• YOUR TASK
Using the records that appear below, write out exactly the lines from the one with "cyan slope C4:D4" through the one with "white brick E2:F2", keeping both end lines.

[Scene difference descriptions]
• • •

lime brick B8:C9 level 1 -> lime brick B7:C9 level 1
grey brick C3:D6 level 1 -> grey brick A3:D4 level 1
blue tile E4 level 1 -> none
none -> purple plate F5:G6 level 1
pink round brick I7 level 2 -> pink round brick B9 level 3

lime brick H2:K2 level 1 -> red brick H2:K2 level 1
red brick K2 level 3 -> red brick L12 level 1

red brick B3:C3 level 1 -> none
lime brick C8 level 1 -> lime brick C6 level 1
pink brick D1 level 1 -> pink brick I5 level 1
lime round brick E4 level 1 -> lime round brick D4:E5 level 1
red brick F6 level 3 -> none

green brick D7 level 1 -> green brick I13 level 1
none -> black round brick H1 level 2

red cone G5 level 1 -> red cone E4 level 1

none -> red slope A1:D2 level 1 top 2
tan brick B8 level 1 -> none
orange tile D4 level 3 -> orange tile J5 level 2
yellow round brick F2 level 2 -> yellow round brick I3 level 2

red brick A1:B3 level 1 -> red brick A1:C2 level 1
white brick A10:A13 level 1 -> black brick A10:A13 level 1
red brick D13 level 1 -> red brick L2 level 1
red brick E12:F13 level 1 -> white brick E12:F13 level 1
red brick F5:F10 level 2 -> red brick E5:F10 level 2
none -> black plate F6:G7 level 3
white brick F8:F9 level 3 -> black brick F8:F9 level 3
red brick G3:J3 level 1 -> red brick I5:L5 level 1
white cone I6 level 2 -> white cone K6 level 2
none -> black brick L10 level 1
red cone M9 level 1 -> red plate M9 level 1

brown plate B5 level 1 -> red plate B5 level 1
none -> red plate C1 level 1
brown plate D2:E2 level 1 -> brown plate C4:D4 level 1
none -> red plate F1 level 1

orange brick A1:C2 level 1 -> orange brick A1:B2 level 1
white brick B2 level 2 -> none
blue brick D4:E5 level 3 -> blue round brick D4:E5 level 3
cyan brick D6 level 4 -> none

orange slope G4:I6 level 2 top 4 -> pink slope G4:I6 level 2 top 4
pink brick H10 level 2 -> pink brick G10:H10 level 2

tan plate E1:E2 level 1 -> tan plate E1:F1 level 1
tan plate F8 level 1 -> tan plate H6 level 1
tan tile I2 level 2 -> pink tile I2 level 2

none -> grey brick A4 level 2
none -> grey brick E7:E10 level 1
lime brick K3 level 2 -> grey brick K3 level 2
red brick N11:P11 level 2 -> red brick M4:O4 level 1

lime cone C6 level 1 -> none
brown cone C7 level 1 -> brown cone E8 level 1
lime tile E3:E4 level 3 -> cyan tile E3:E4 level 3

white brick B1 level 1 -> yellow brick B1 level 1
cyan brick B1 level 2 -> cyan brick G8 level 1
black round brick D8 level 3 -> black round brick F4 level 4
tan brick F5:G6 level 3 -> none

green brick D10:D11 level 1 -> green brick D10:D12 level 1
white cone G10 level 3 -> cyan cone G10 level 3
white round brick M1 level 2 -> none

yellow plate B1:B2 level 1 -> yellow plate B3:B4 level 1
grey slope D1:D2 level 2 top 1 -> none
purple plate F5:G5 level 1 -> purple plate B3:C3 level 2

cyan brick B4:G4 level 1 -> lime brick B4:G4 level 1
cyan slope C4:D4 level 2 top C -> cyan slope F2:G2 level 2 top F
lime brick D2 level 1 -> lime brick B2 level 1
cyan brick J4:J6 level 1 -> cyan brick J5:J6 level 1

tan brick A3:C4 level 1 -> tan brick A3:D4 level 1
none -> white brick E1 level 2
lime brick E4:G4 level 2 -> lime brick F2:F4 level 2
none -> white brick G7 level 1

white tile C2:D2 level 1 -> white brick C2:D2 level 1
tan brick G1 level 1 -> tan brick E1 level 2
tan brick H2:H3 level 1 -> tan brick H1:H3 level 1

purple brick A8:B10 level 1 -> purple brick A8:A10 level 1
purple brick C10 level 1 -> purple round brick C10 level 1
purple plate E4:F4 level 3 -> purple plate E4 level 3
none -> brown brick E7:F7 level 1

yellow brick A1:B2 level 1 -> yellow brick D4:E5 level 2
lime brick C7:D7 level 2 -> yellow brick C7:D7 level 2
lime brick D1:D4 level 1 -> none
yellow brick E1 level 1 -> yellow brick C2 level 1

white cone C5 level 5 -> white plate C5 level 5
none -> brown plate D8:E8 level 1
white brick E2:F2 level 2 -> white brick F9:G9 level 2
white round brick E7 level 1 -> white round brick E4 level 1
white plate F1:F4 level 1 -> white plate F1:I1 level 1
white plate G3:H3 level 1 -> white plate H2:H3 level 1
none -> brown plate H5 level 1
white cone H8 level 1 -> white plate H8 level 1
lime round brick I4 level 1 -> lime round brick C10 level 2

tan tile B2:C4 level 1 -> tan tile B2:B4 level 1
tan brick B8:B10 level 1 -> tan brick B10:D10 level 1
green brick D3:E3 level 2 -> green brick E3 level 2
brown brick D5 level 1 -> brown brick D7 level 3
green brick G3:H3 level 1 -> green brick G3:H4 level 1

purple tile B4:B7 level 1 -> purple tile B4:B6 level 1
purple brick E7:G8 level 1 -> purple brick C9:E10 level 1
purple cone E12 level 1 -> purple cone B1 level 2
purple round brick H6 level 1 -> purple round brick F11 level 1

• • •

• FINISHED EXERCISE
cyan slope C4:D4 level 2 top C -> cyan slope F2:G2 level 2 top F
lime brick D2 level 1 -> lime brick B2 level 1
cyan brick J4:J6 level 1 -> cyan brick J5:J6 level 1

tan brick A3:C4 level 1 -> tan brick A3:D4 level 1
none -> white brick E1 level 2
lime brick E4:G4 level 2 -> lime brick F2:F4 level 2
none -> white brick G7 level 1

white tile C2:D2 level 1 -> white brick C2:D2 level 1
tan brick G1 level 1 -> tan brick E1 level 2
tan brick H2:H3 level 1 -> tan brick H1:H3 level 1

purple brick A8:B10 level 1 -> purple brick A8:A10 level 1
purple brick C10 level 1 -> purple round brick C10 level 1
purple plate E4:F4 level 3 -> purple plate E4 level 3
none -> brown brick E7:F7 level 1

yellow brick A1:B2 level 1 -> yellow brick D4:E5 level 2
lime brick C7:D7 level 2 -> yellow brick C7:D7 level 2
lime brick D1:D4 level 1 -> none
yellow brick E1 level 1 -> yellow brick C2 level 1

white cone C5 level 5 -> white plate C5 level 5
none -> brown plate D8:E8 level 1
white brick E2:F2 level 2 -> white brick F9:G9 level 2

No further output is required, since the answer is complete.